(Object matching data)
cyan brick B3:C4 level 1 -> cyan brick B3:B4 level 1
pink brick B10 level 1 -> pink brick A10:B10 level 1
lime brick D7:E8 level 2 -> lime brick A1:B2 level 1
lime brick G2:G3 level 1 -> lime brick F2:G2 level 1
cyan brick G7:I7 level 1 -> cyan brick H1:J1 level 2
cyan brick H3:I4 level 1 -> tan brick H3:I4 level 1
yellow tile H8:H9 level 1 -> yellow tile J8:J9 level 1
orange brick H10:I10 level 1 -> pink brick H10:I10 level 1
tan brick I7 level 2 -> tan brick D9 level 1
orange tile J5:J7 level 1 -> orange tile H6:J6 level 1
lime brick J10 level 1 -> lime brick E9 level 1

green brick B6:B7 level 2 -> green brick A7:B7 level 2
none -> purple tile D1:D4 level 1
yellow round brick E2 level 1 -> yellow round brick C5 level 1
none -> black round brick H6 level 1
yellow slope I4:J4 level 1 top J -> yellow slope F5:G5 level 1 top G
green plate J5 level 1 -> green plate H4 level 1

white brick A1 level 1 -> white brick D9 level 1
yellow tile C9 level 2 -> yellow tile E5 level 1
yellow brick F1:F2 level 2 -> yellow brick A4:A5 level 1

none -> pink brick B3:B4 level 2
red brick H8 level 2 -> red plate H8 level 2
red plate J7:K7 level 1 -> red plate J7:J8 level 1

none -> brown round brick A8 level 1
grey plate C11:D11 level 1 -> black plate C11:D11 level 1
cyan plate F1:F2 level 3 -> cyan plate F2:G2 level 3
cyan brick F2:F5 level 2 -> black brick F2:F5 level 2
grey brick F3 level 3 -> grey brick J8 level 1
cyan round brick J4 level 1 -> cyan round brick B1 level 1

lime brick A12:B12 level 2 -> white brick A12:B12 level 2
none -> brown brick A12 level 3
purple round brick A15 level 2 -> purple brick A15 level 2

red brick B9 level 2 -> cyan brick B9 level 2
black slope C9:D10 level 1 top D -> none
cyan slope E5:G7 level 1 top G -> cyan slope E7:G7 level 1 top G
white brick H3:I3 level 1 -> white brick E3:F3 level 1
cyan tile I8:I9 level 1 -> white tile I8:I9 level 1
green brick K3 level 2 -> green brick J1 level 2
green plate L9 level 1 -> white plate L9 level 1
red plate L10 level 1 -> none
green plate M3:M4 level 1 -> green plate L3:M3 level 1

__INSTRUCTIONS TO FOLLOW__.
Produce only the lines from the line containing "cyan round brick J4" through the line containing "black slope C9:D10 level 1 top D -> none", inclusive of both, exactly as they stand in the entries above.

__SOLVED PROBLEM__.
cyan round brick J4 level 1 -> cyan round brick B1 level 1

lime brick A12:B12 level 2 -> white brick A12:B12 level 2
none -> brown brick A12 level 3
purple round brick A15 level 2 -> purple brick A15 level 2

red brick B9 level 2 -> cyan brick B9 level 2
black slope C9:D10 level 1 top D -> none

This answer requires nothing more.